(Before-and-after object listings)
»»

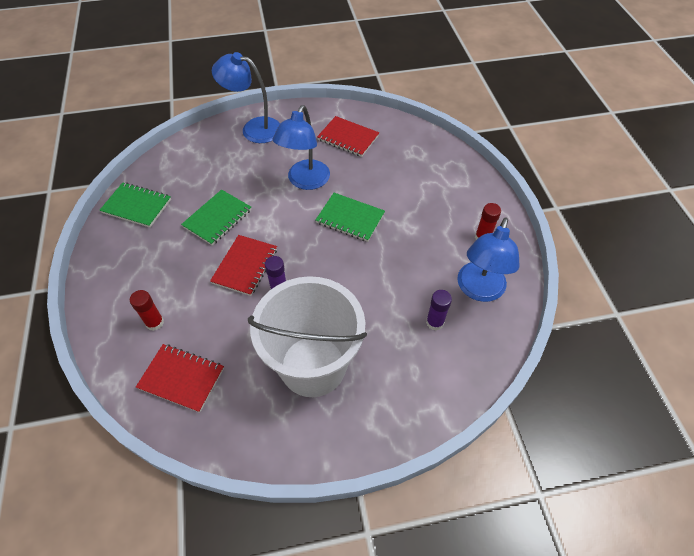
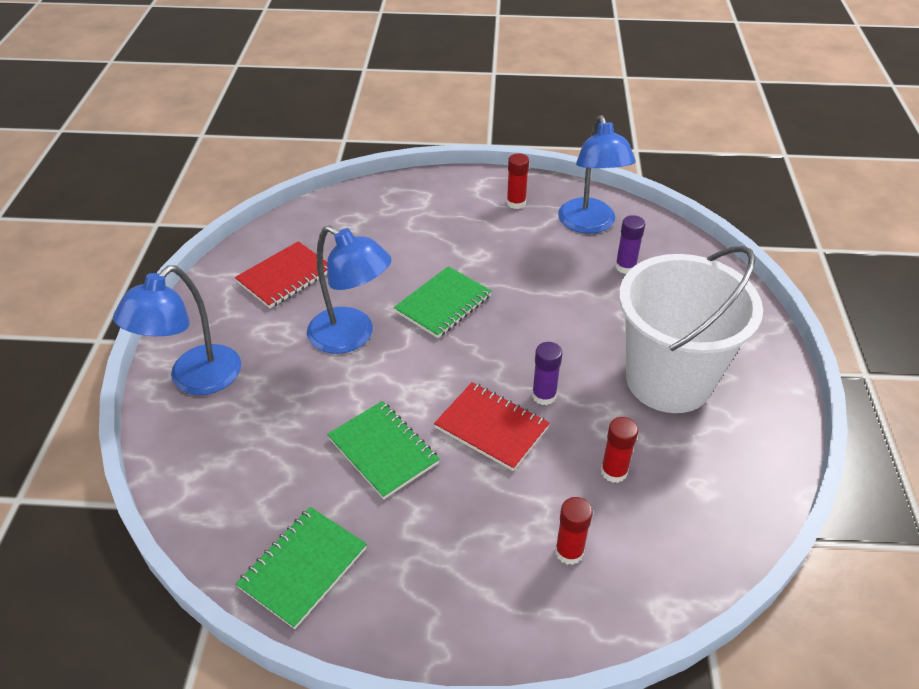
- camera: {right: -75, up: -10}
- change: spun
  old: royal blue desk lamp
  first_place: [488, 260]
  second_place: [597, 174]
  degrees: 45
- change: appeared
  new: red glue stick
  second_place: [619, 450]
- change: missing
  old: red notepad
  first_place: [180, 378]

««

Every line of the data should be copied as it stands, without the images.

- camera: {right: -75, up: -10}
- change: spun
  old: royal blue desk lamp
  first_place: [488, 260]
  second_place: [597, 174]
  degrees: 45
- change: appeared
  new: red glue stick
  second_place: [619, 450]
- change: missing
  old: red notepad
  first_place: [180, 378]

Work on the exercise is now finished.